• **WORK REQUEST**
From the entries below, count the lines with "round". Write only the count.

• **TASK INPUT**
↓↓↓
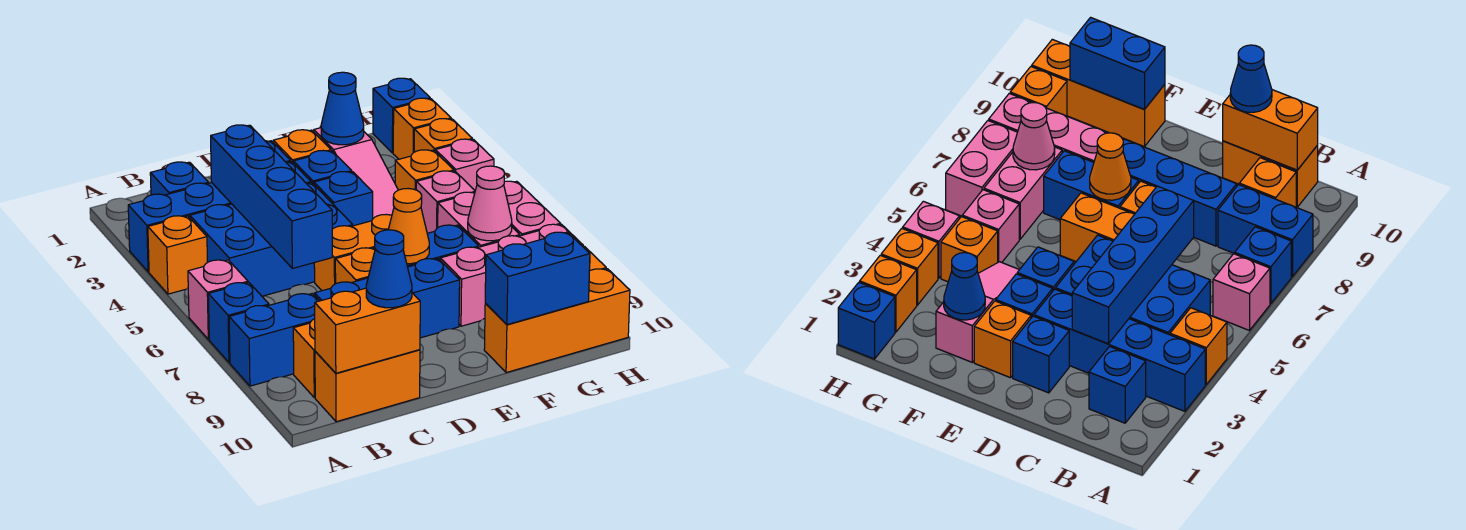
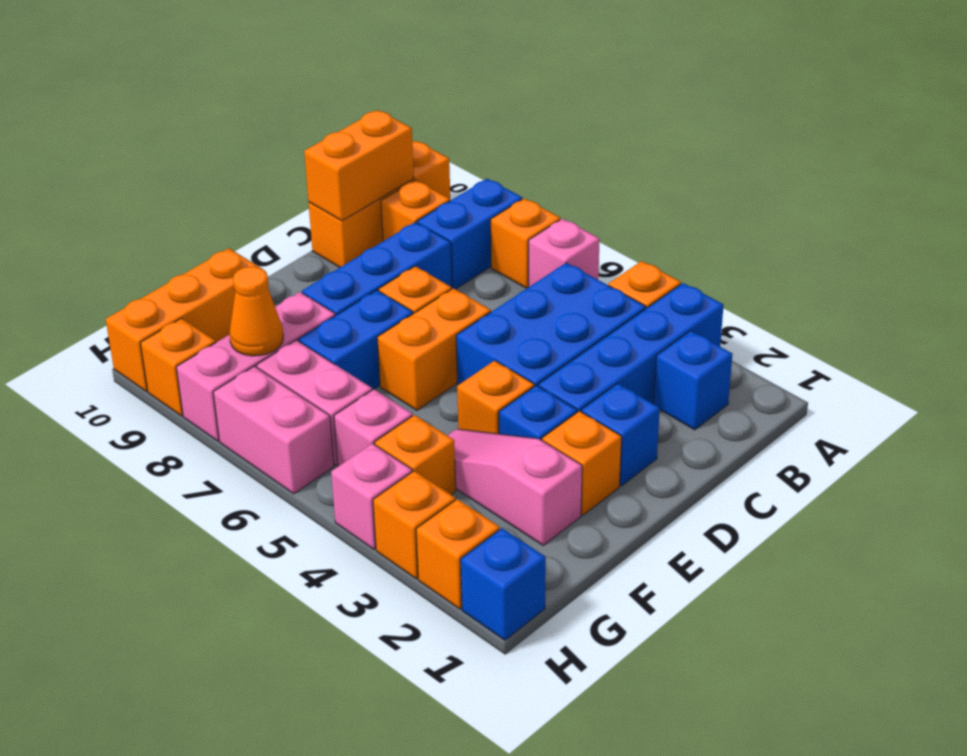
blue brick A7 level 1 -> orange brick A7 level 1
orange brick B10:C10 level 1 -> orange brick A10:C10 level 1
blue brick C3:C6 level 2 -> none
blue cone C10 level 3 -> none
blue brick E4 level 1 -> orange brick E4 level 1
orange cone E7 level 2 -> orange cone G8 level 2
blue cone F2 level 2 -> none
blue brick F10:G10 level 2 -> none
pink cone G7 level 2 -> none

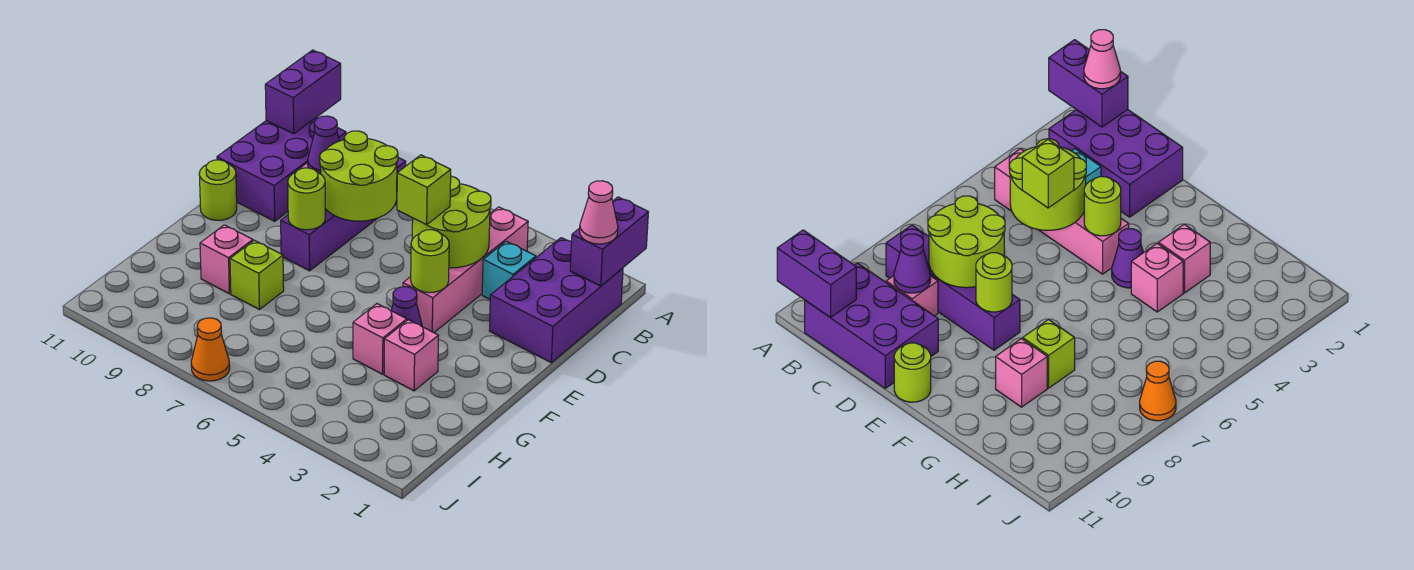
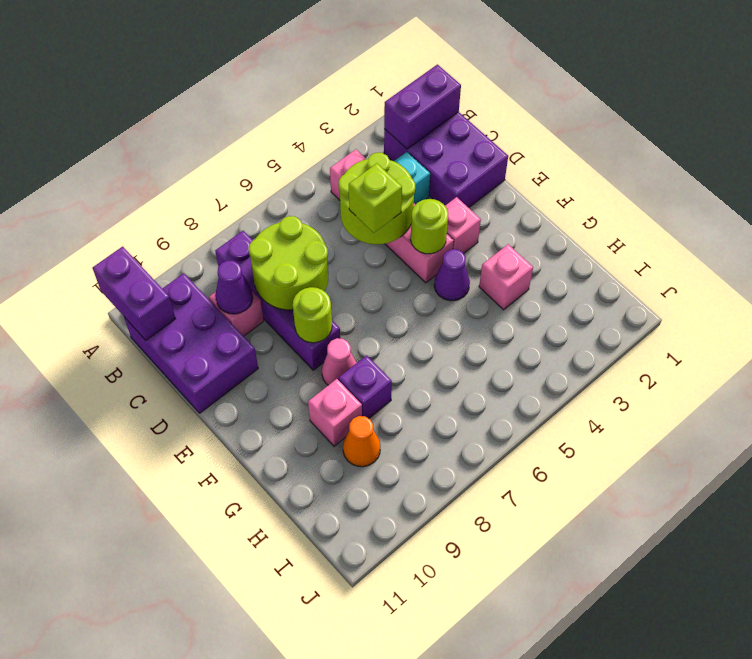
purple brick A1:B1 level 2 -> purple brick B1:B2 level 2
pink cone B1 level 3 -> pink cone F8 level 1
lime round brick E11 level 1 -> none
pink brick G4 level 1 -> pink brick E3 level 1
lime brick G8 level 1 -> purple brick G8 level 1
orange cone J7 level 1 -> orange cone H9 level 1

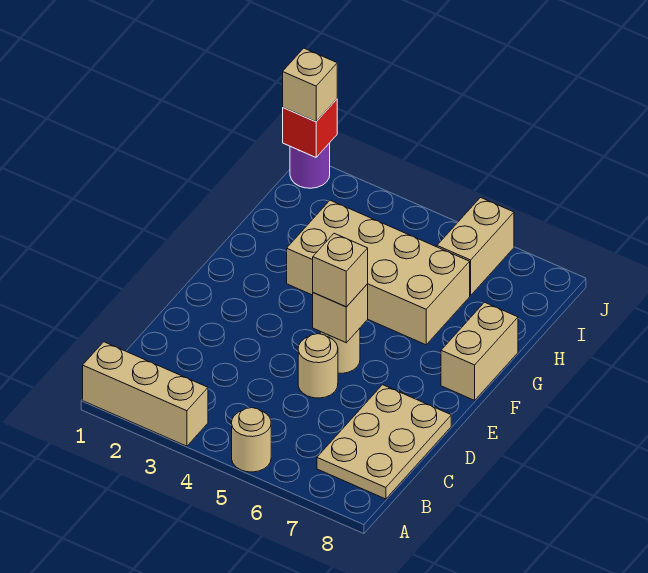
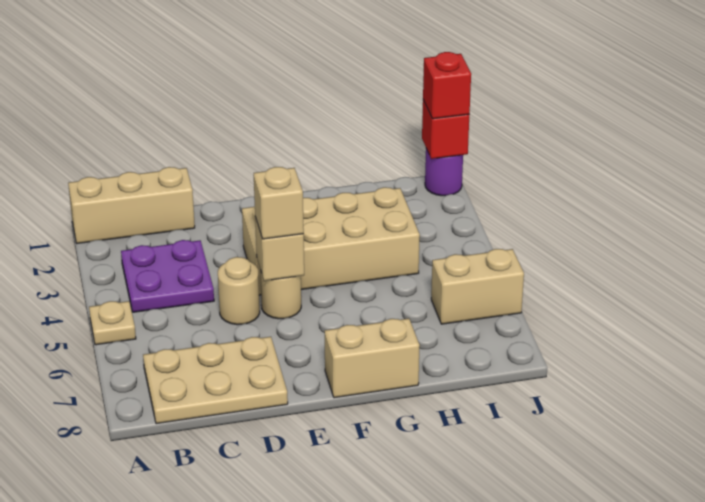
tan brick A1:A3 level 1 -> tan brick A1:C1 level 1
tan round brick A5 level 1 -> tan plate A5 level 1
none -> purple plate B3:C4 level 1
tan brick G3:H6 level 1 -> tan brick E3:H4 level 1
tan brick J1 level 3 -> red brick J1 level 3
↑↑↑
• **ANSWER TO THIS PROBLEM**
2